§ Job item
Retype the entries below word for word, leaving out every picture.

§ Records shown
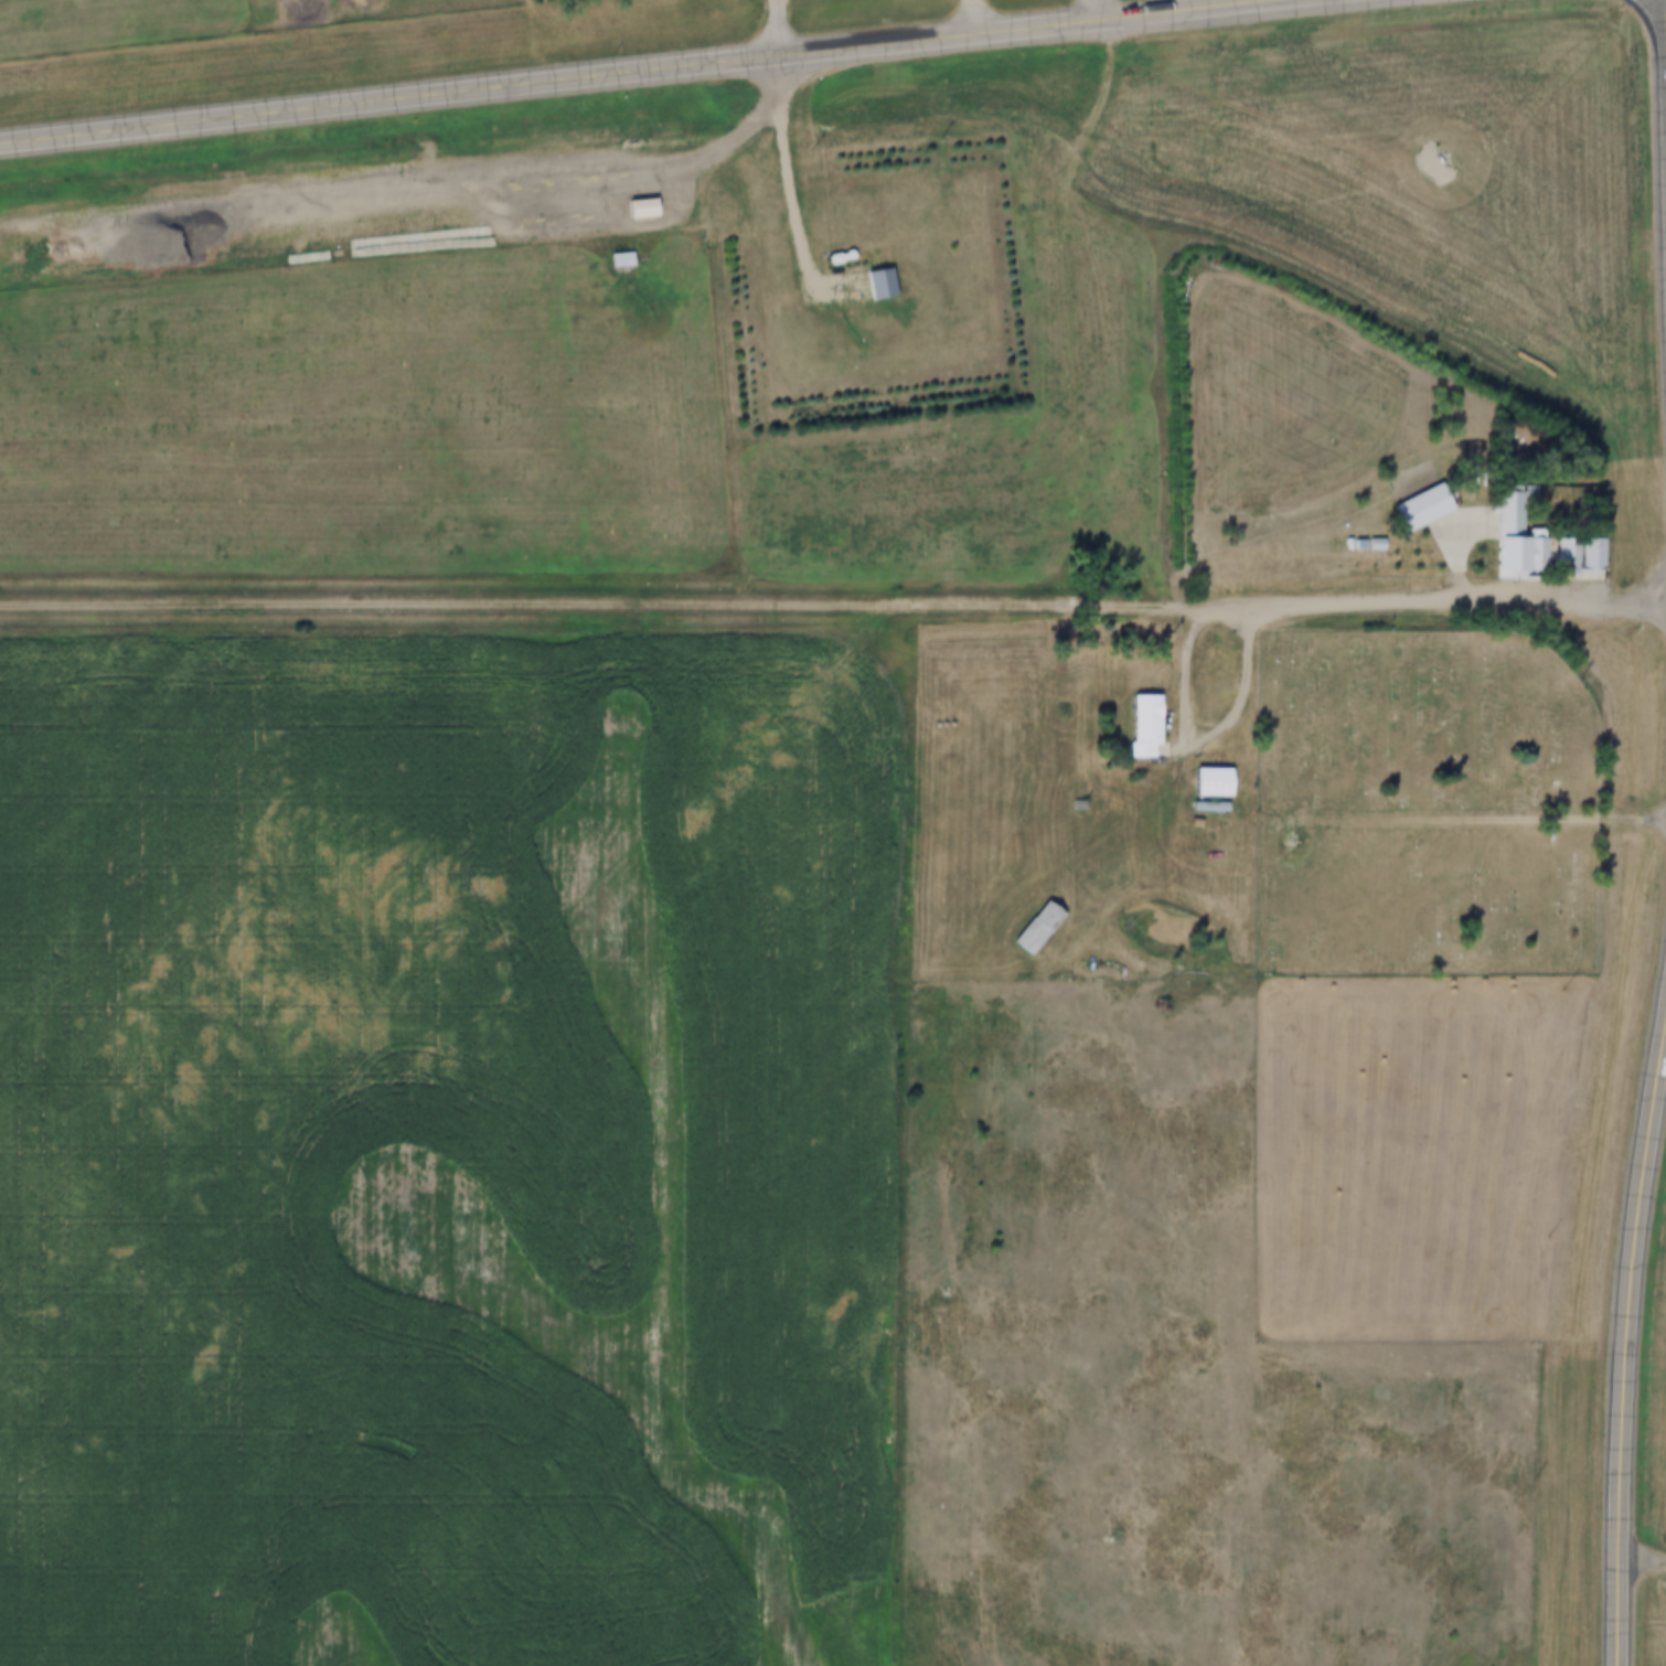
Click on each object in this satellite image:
road: (1096, 13)
road: (973, 19)
road: (784, 29)
road: (663, 72)
road: (1662, 151)
road: (437, 184)
road: (778, 193)
building: (646, 207)
building: (625, 258)
building: (875, 266)
building: (1427, 505)
building: (1517, 522)
building: (1580, 553)
road: (600, 609)
road: (1433, 610)
building: (1149, 725)
road: (1213, 726)
building: (1219, 781)
park: (1427, 808)
road: (1484, 824)
building: (1042, 926)
road: (1625, 1341)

§ Answer section
Click on each object in this satellite image:
road: (1096, 13)
road: (973, 19)
road: (784, 29)
road: (663, 72)
road: (1662, 151)
road: (437, 184)
road: (778, 193)
building: (646, 207)
building: (625, 258)
building: (875, 266)
building: (1427, 505)
building: (1517, 522)
building: (1580, 553)
road: (600, 609)
road: (1433, 610)
building: (1149, 725)
road: (1213, 726)
building: (1219, 781)
park: (1427, 808)
road: (1484, 824)
building: (1042, 926)
road: (1625, 1341)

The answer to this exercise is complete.